Work request: Copy out the records that appear below, exactly as each one reads.

Items from a data source:
:::

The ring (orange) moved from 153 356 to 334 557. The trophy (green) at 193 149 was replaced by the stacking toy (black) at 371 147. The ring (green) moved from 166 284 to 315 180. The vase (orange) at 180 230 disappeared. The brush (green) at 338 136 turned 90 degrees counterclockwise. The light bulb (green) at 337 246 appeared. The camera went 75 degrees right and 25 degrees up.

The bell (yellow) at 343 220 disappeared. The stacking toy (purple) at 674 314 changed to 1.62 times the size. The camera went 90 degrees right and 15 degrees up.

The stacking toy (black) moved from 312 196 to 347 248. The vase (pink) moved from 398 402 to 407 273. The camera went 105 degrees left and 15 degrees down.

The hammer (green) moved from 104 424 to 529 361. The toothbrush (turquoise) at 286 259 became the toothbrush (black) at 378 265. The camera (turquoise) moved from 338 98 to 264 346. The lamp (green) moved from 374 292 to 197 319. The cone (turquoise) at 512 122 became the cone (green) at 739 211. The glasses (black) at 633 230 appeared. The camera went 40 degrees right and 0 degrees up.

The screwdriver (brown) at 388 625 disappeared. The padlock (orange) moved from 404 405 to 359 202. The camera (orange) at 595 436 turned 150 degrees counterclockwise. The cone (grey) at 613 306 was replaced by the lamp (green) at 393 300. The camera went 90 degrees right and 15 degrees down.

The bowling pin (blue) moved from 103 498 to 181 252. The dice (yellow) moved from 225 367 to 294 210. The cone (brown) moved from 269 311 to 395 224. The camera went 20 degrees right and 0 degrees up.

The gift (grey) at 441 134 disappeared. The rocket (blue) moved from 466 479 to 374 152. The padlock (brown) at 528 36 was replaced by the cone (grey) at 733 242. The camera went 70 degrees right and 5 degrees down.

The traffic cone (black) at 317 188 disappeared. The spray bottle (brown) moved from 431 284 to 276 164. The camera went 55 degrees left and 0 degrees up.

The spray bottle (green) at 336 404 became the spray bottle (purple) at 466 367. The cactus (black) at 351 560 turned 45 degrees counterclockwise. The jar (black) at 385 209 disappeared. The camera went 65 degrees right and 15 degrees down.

:::

Result:
The ring (orange) moved from 153 356 to 334 557. The trophy (green) at 193 149 was replaced by the stacking toy (black) at 371 147. The ring (green) moved from 166 284 to 315 180. The vase (orange) at 180 230 disappeared. The brush (green) at 338 136 turned 90 degrees counterclockwise. The light bulb (green) at 337 246 appeared. The camera went 75 degrees right and 25 degrees up.

The bell (yellow) at 343 220 disappeared. The stacking toy (purple) at 674 314 changed to 1.62 times the size. The camera went 90 degrees right and 15 degrees up.

The stacking toy (black) moved from 312 196 to 347 248. The vase (pink) moved from 398 402 to 407 273. The camera went 105 degrees left and 15 degrees down.

The hammer (green) moved from 104 424 to 529 361. The toothbrush (turquoise) at 286 259 became the toothbrush (black) at 378 265. The camera (turquoise) moved from 338 98 to 264 346. The lamp (green) moved from 374 292 to 197 319. The cone (turquoise) at 512 122 became the cone (green) at 739 211. The glasses (black) at 633 230 appeared. The camera went 40 degrees right and 0 degrees up.

The screwdriver (brown) at 388 625 disappeared. The padlock (orange) moved from 404 405 to 359 202. The camera (orange) at 595 436 turned 150 degrees counterclockwise. The cone (grey) at 613 306 was replaced by the lamp (green) at 393 300. The camera went 90 degrees right and 15 degrees down.

The bowling pin (blue) moved from 103 498 to 181 252. The dice (yellow) moved from 225 367 to 294 210. The cone (brown) moved from 269 311 to 395 224. The camera went 20 degrees right and 0 degrees up.

The gift (grey) at 441 134 disappeared. The rocket (blue) moved from 466 479 to 374 152. The padlock (brown) at 528 36 was replaced by the cone (grey) at 733 242. The camera went 70 degrees right and 5 degrees down.

The traffic cone (black) at 317 188 disappeared. The spray bottle (brown) moved from 431 284 to 276 164. The camera went 55 degrees left and 0 degrees up.

The spray bottle (green) at 336 404 became the spray bottle (purple) at 466 367. The cactus (black) at 351 560 turned 45 degrees counterclockwise. The jar (black) at 385 209 disappeared. The camera went 65 degrees right and 15 degrees down.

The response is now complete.